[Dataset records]
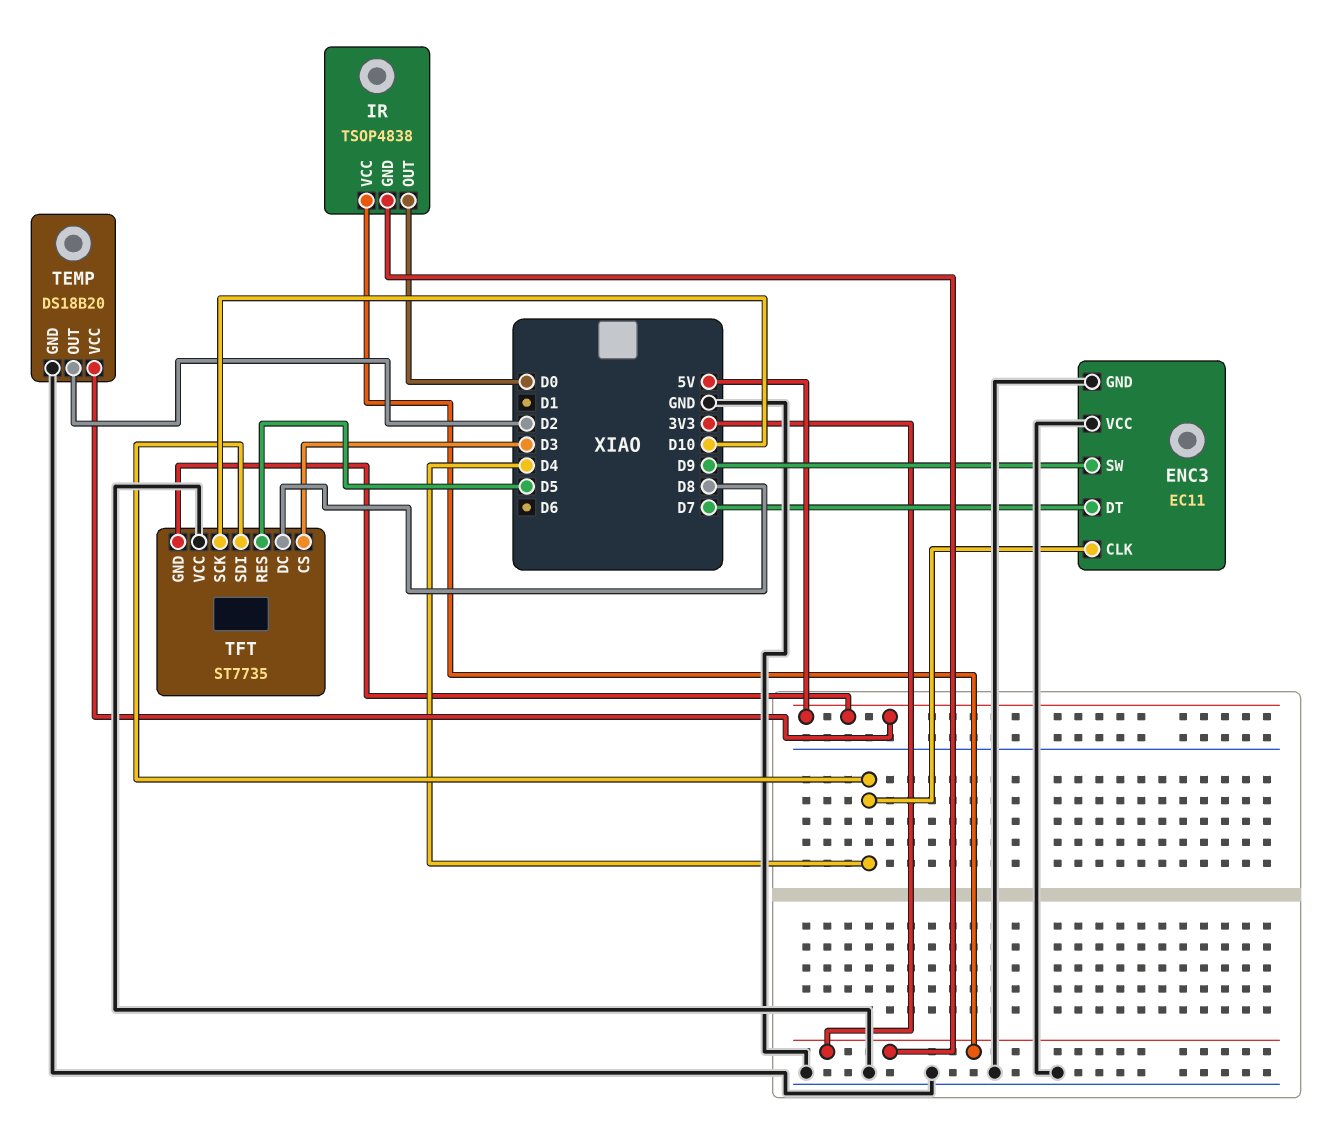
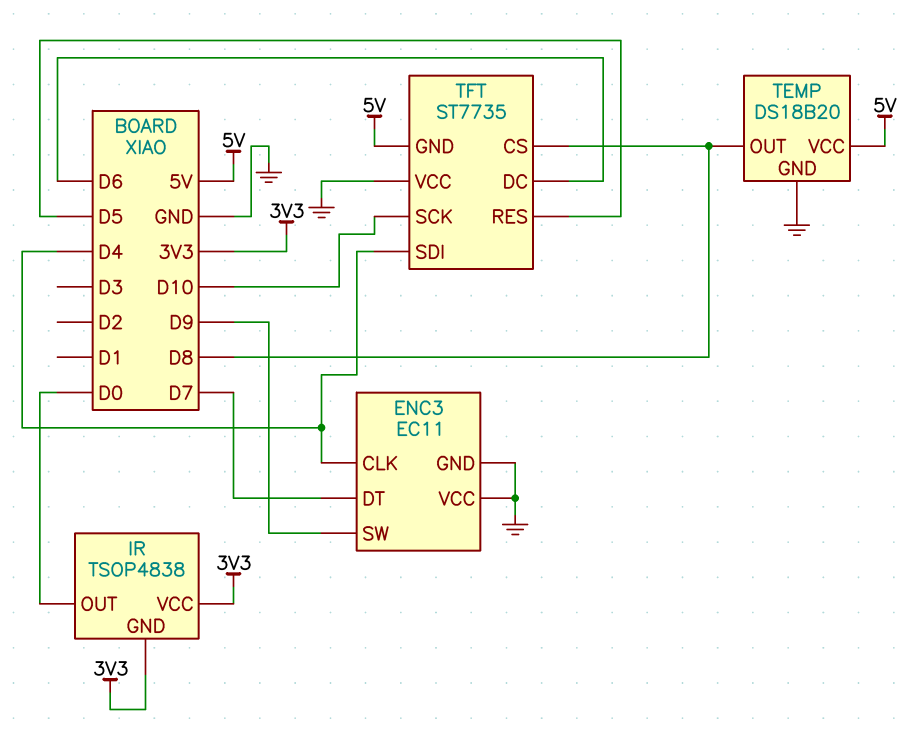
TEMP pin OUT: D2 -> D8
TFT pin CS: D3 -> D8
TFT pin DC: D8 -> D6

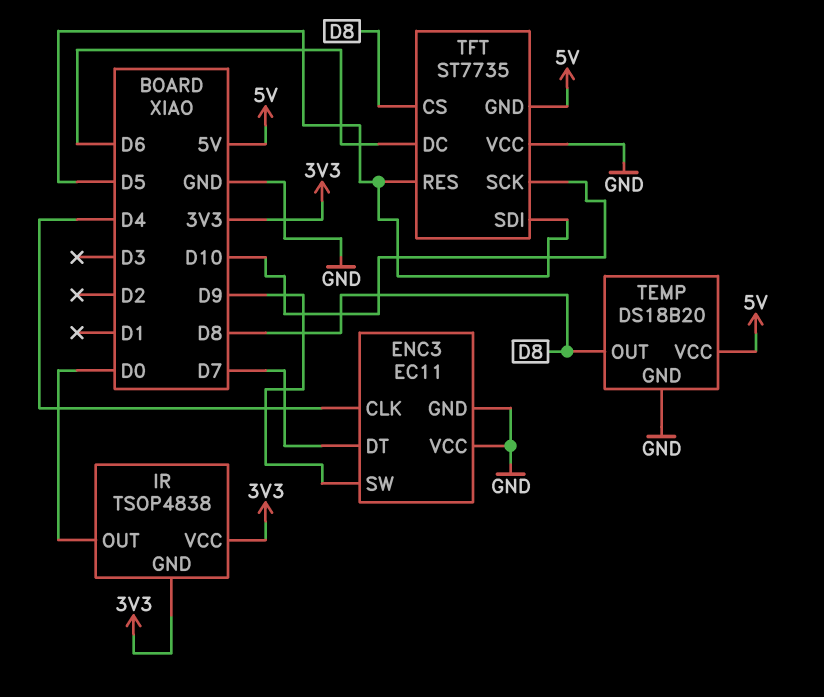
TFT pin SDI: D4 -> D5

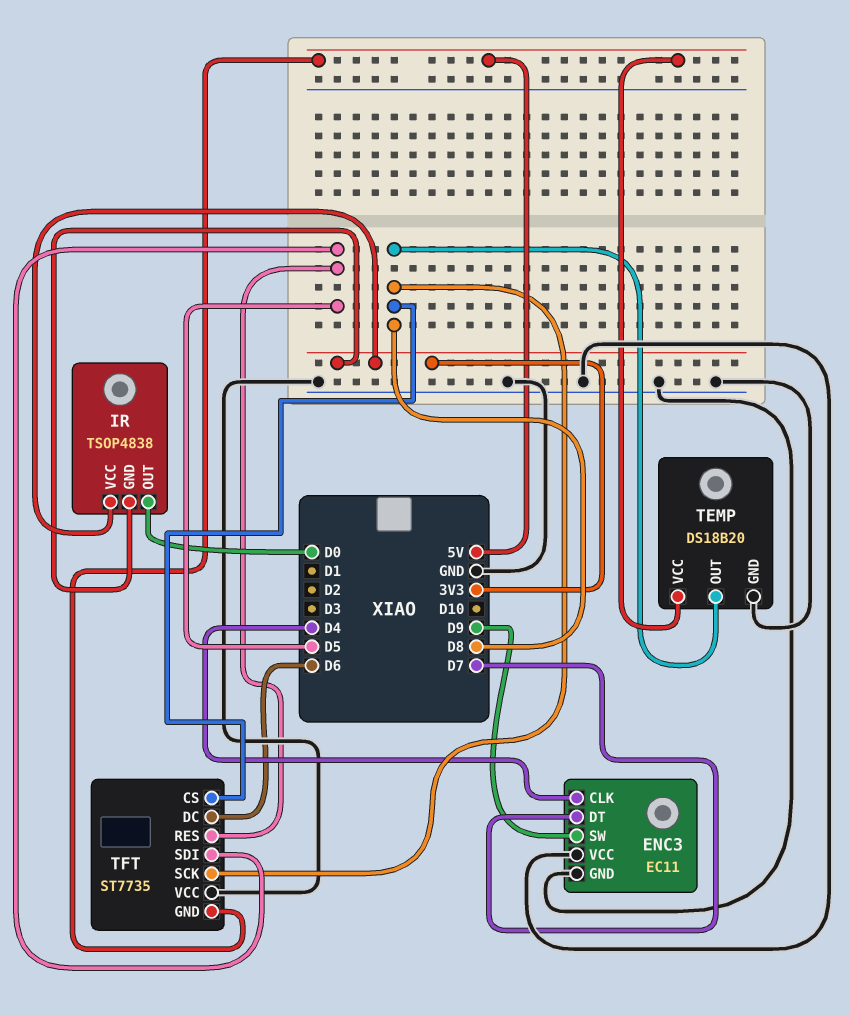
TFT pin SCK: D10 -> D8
--
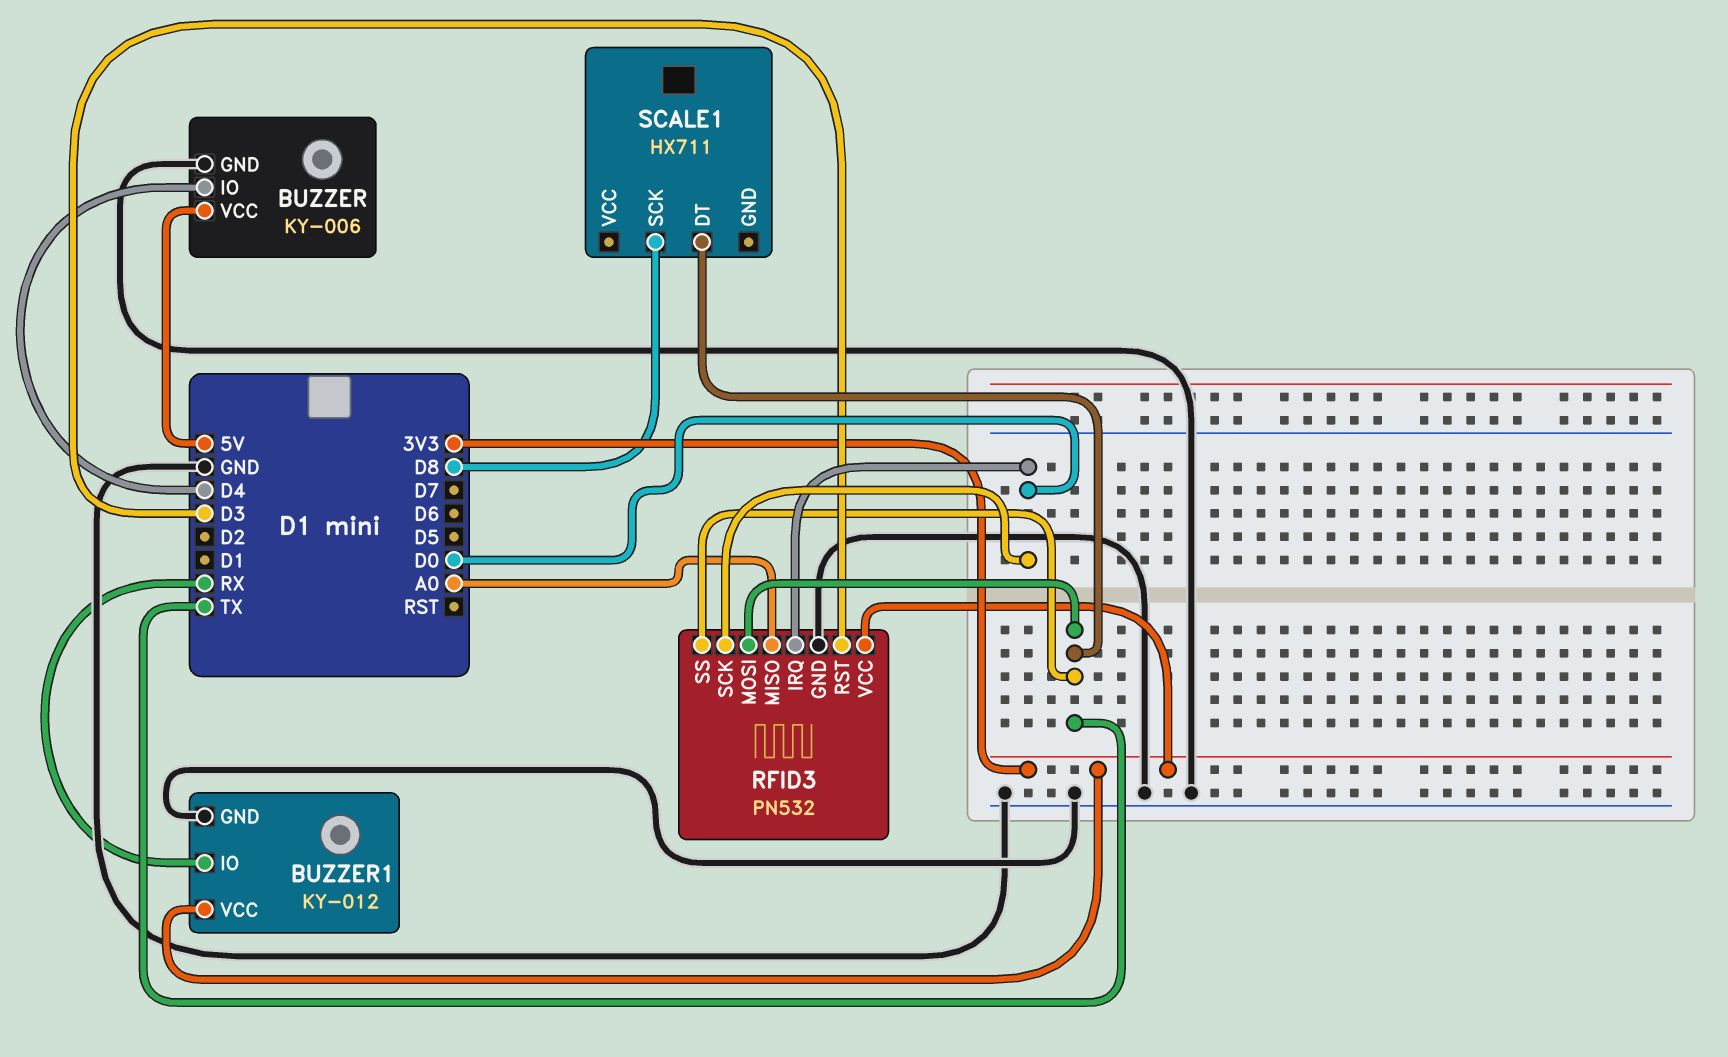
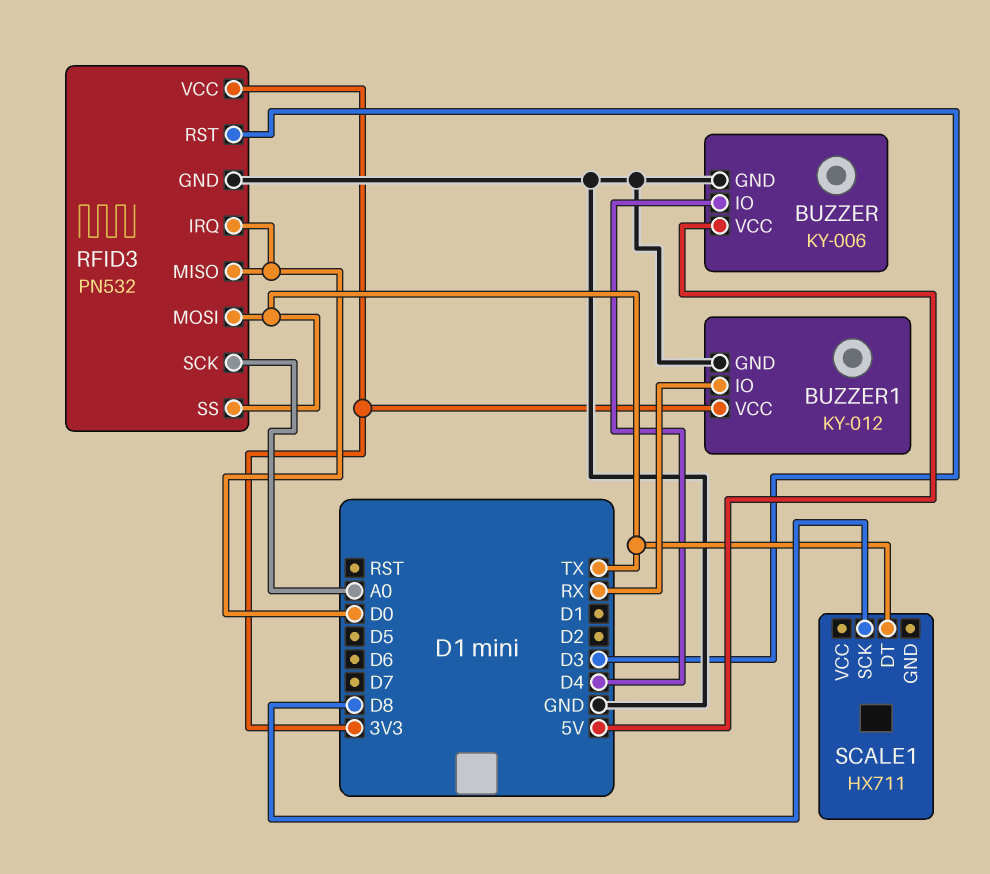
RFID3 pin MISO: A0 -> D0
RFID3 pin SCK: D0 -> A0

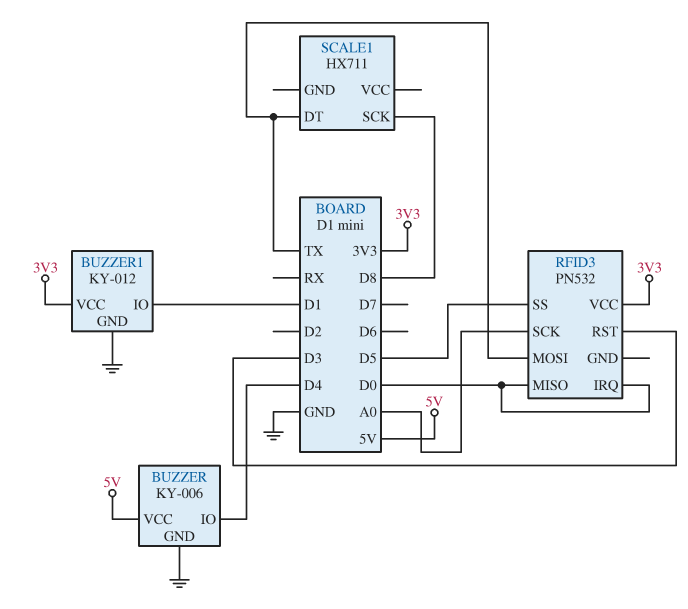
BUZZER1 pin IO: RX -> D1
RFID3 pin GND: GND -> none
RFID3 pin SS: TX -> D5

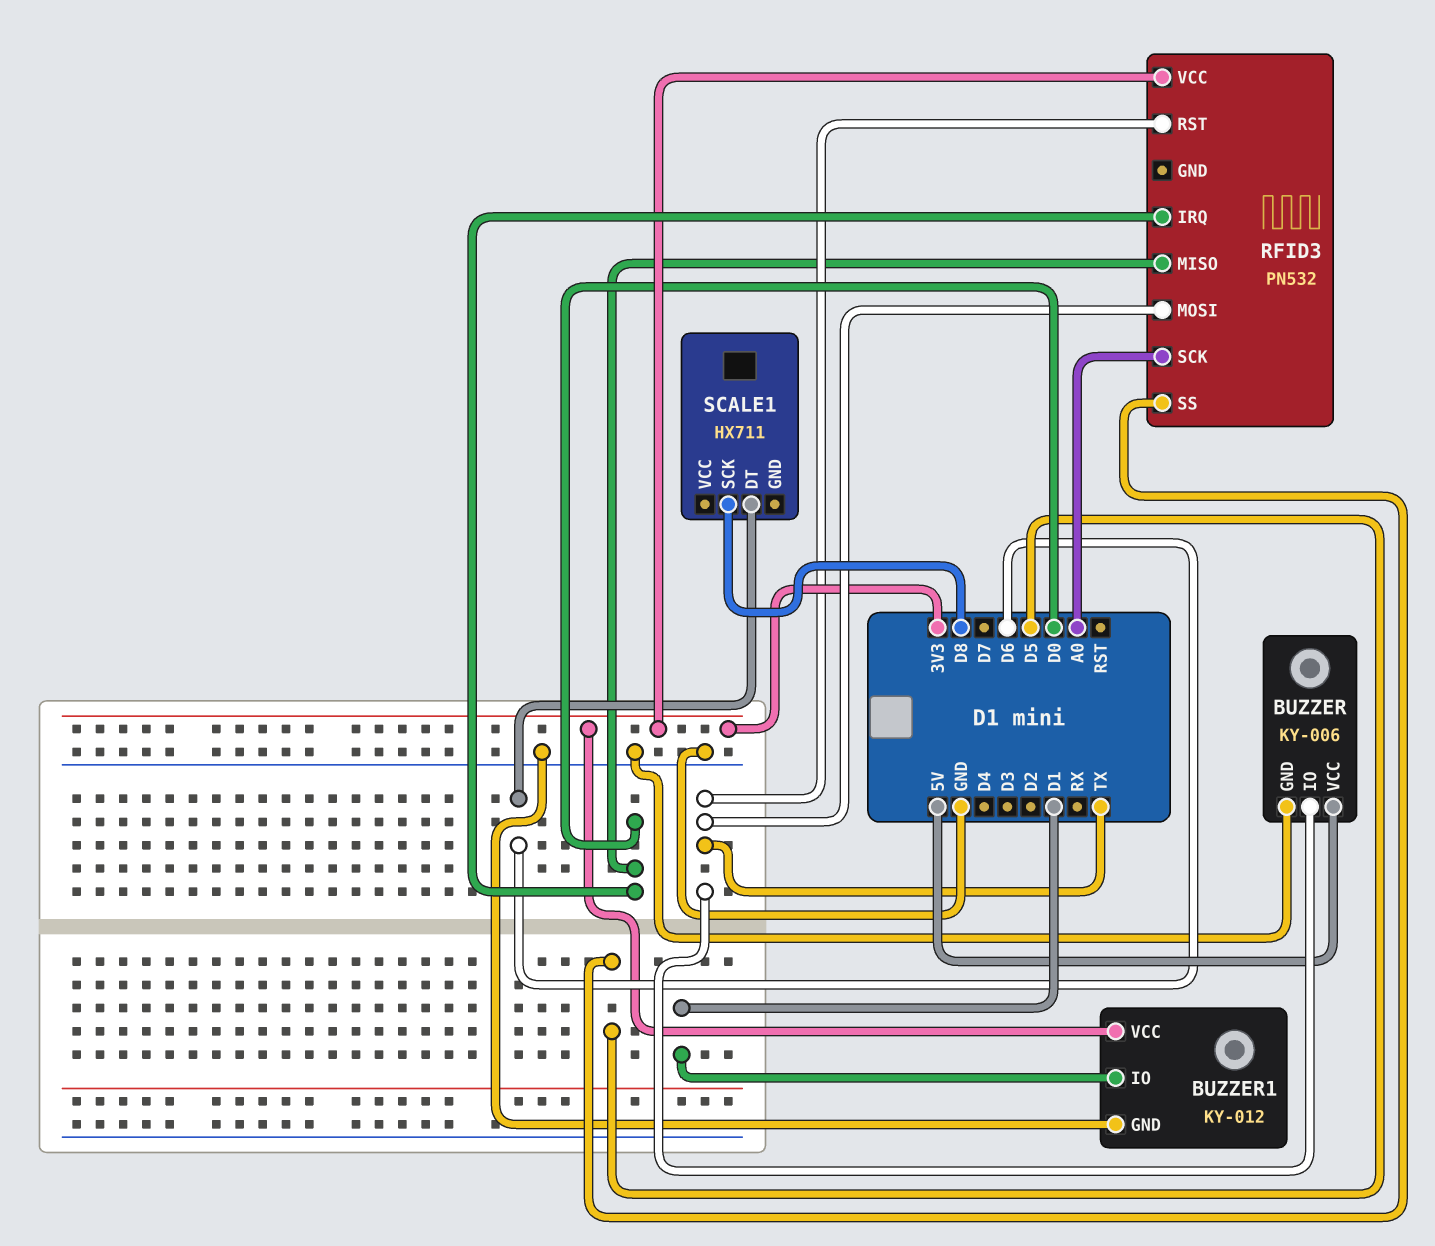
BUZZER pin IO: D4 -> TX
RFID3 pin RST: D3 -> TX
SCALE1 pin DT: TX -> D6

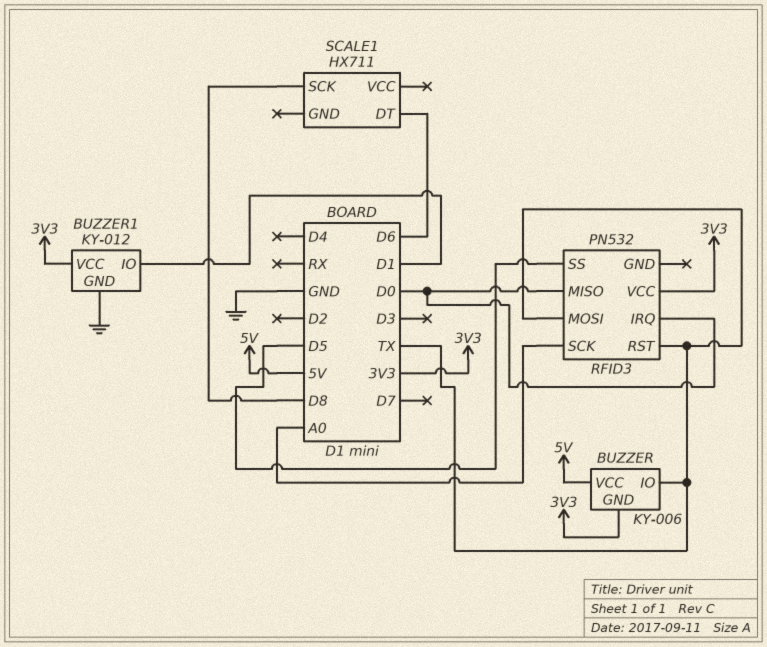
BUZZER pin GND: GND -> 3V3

◆ Exercise goal
Only the lines above starting with the line with "TEMP pin OUT: D2 -> D8" and going on through the line with "TFT pin SCK: D10 -> D8" belong in the answer; repeat them exactly, minus any picture.

◆ Solved problem
TEMP pin OUT: D2 -> D8
TFT pin CS: D3 -> D8
TFT pin DC: D8 -> D6

TFT pin SDI: D4 -> D5

TFT pin SCK: D10 -> D8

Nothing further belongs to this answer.